===== Provided entries

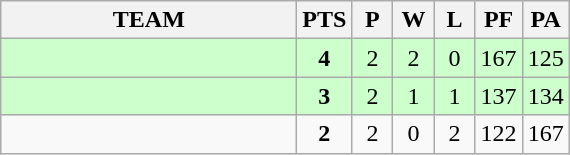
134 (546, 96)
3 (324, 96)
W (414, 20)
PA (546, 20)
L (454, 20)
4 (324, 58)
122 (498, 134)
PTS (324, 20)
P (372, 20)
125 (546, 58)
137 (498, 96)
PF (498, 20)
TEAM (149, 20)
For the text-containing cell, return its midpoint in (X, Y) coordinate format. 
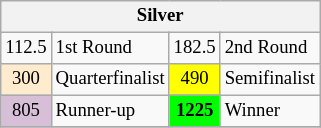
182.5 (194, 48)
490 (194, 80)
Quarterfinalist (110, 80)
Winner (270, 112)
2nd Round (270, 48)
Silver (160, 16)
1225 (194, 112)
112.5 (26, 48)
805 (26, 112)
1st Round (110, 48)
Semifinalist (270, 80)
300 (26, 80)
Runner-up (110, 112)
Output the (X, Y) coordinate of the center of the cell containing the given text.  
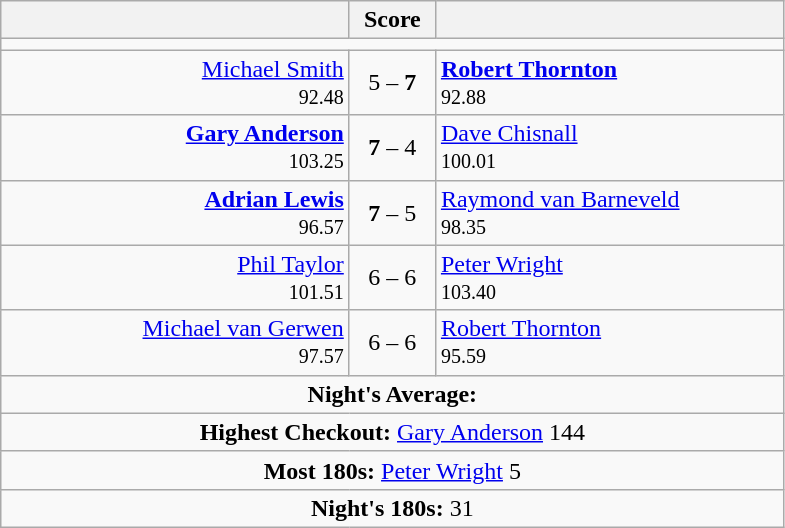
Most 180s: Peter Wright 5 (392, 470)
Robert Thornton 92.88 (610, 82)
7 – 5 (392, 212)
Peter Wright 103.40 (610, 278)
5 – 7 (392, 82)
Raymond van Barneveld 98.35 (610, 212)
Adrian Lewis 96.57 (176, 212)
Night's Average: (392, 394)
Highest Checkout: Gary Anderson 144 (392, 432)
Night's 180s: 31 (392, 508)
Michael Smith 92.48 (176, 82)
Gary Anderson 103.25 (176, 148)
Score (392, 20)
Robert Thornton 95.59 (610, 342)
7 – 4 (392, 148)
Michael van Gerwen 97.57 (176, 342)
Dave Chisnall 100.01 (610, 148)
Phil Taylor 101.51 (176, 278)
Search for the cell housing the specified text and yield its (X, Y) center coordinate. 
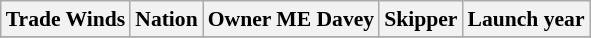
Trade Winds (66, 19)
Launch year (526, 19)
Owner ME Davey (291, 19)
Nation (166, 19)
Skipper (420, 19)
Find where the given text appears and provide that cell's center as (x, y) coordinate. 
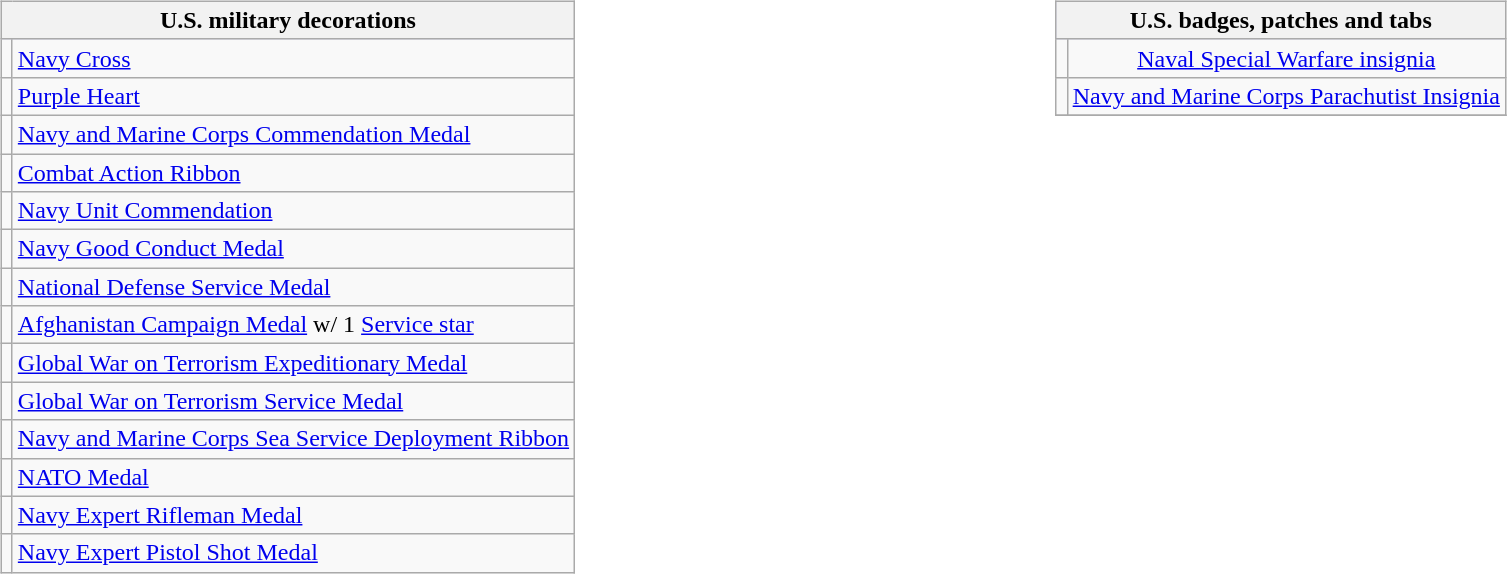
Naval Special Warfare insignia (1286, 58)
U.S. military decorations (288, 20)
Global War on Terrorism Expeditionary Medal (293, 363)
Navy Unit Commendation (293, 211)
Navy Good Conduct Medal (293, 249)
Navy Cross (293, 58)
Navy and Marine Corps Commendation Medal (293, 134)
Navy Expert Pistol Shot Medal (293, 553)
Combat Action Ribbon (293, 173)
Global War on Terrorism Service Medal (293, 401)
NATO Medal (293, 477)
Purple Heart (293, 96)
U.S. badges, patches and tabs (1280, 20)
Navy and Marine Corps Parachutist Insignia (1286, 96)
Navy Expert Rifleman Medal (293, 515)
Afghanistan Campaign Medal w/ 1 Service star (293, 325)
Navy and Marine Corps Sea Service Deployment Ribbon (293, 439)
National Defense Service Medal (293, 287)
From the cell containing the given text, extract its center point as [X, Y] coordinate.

==========
===== Provided entries

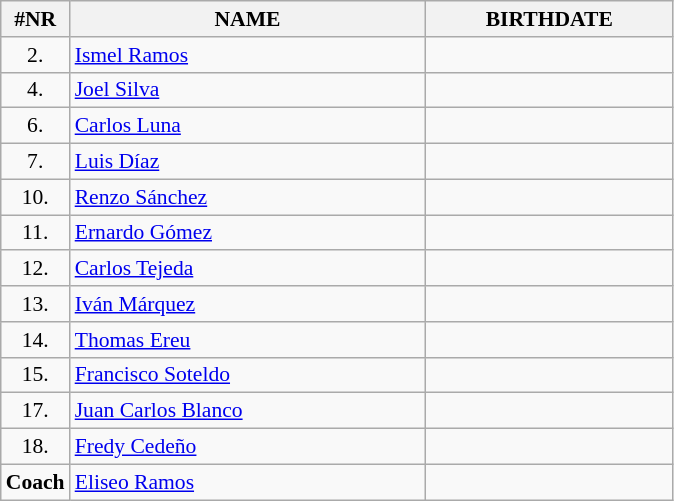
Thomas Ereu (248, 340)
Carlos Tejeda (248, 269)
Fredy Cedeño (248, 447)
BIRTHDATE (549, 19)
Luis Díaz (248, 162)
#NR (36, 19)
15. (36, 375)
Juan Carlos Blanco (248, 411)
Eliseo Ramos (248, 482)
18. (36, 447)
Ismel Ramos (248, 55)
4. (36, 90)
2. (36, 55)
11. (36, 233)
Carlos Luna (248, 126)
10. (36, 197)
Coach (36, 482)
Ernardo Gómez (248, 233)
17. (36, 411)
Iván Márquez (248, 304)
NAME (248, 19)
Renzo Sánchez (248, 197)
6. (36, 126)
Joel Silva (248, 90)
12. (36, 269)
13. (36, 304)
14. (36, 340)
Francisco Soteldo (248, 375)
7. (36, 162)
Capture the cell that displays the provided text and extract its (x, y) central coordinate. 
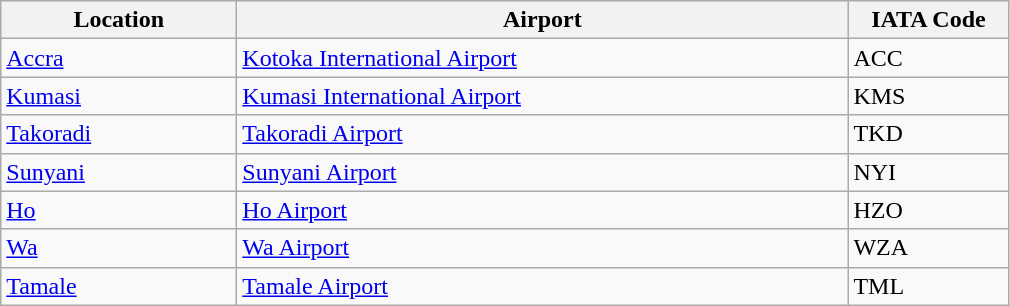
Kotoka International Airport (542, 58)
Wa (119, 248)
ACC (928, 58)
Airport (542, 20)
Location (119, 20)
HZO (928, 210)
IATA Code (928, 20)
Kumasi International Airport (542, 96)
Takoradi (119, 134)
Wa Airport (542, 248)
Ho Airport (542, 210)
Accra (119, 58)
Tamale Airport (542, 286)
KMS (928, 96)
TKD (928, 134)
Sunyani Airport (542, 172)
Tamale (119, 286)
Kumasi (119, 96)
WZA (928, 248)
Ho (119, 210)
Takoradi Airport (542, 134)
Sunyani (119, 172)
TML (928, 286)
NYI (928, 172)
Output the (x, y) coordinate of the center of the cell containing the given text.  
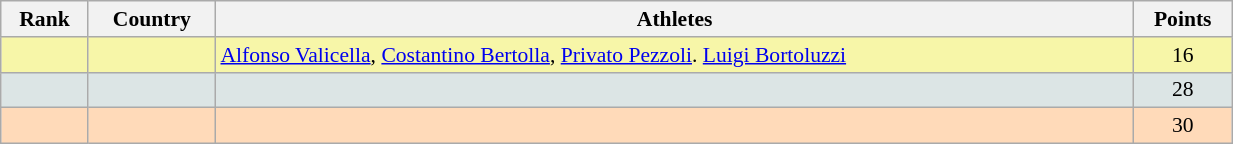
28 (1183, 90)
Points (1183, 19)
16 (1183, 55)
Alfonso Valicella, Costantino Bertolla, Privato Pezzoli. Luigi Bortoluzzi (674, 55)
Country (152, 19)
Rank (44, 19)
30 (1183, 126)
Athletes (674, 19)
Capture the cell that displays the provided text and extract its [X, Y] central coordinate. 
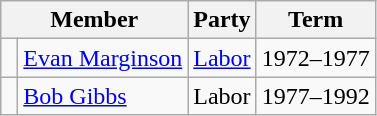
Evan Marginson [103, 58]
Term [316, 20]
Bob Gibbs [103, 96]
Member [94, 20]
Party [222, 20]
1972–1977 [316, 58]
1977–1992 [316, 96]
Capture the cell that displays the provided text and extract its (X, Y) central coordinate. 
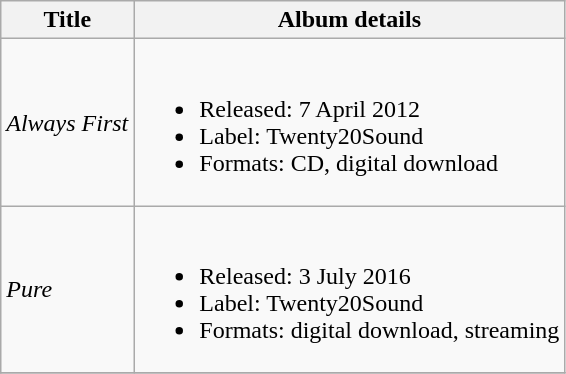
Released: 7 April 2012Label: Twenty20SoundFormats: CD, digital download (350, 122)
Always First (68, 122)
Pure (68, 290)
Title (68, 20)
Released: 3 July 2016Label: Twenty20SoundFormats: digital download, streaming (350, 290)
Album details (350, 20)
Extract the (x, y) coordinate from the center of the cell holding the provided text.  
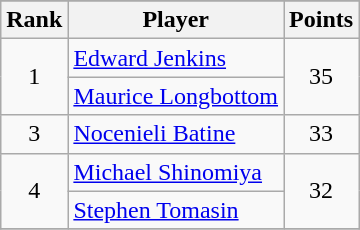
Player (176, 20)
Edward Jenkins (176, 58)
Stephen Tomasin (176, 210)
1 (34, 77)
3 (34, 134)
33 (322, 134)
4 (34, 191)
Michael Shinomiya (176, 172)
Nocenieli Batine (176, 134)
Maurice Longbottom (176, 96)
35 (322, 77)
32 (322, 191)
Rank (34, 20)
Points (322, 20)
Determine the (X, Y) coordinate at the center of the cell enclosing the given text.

==========

**Short problem:**
Return the entries above, character for character, starting at the line that contains "28 (1183, 90)" and ending at the line that contains "Athletes (674, 19)", with both of those lines included.

**Exercise answer:**
28 (1183, 90)
Points (1183, 19)
16 (1183, 55)
Alfonso Valicella, Costantino Bertolla, Privato Pezzoli. Luigi Bortoluzzi (674, 55)
Country (152, 19)
Rank (44, 19)
30 (1183, 126)
Athletes (674, 19)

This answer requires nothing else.